Description of the task: Only the lines from the line containing "grey ring [187,98,255,139] -> none" to the end of the entries should be repeated, exactly as they appear.

════

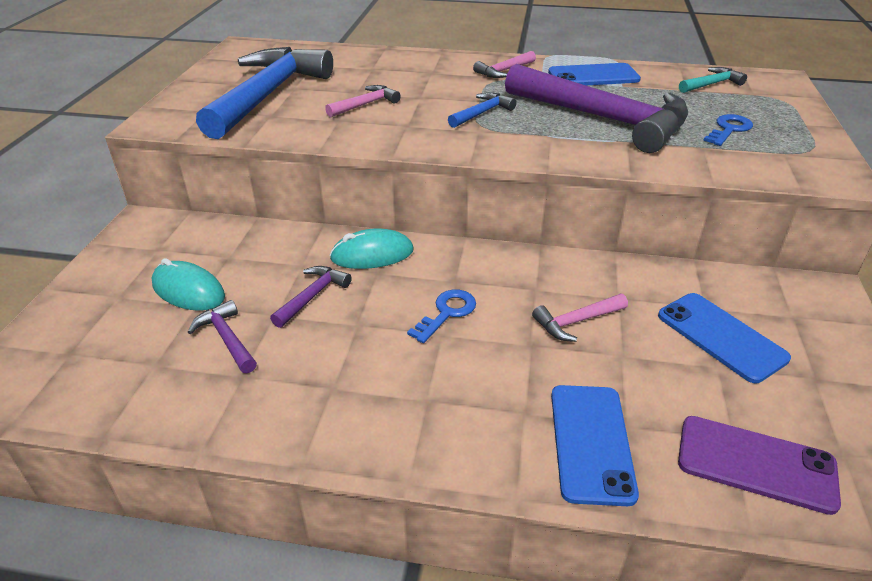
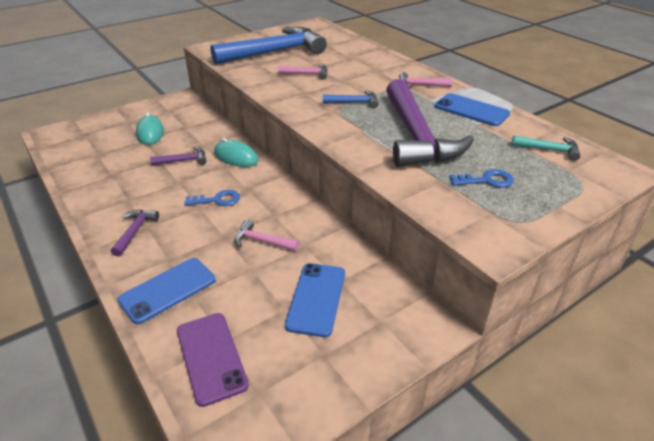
camera: 45 degrees right, 0 degrees up
purple hammer [188,300,257,373] -> purple hammer moved to [111,210,159,257]

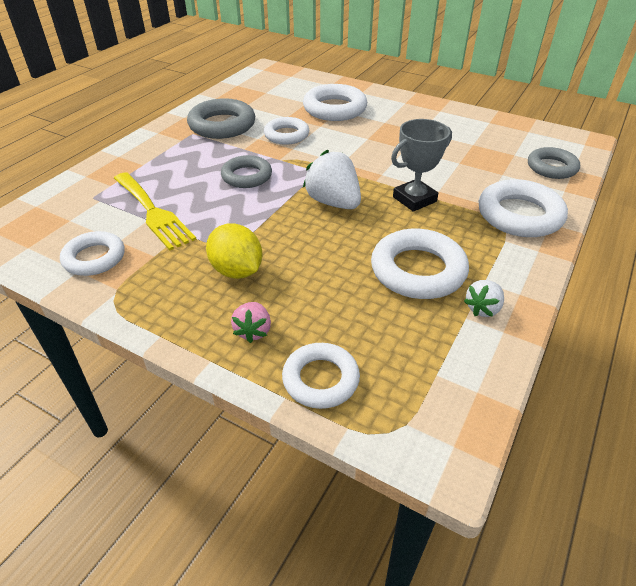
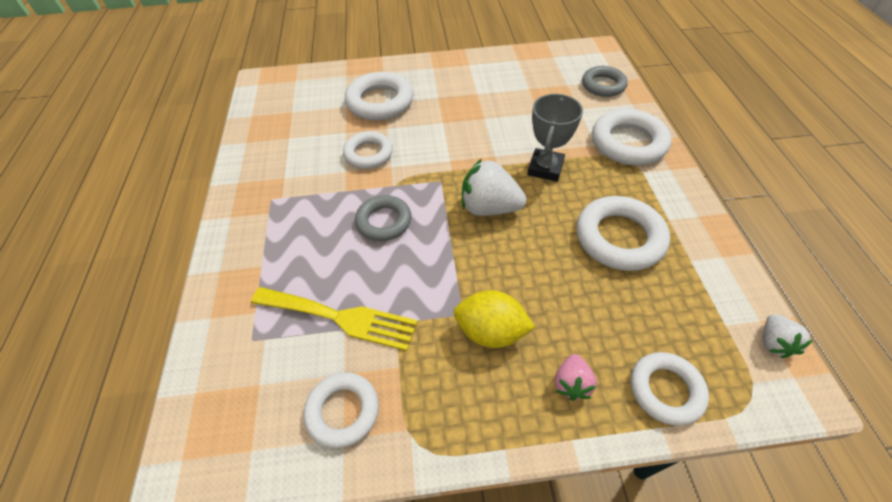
camera: 35 degrees left, 10 degrees up
grey ring [187,98,255,139] -> none
pink strawberry [231,302,271,343] -> pink strawberry turned 45 degrees clockwise [555,354,597,401]
white strawberry [464,280,504,317] -> white strawberry moved to [763,314,813,358]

════

Answer to the exercise:
grey ring [187,98,255,139] -> none
pink strawberry [231,302,271,343] -> pink strawberry turned 45 degrees clockwise [555,354,597,401]
white strawberry [464,280,504,317] -> white strawberry moved to [763,314,813,358]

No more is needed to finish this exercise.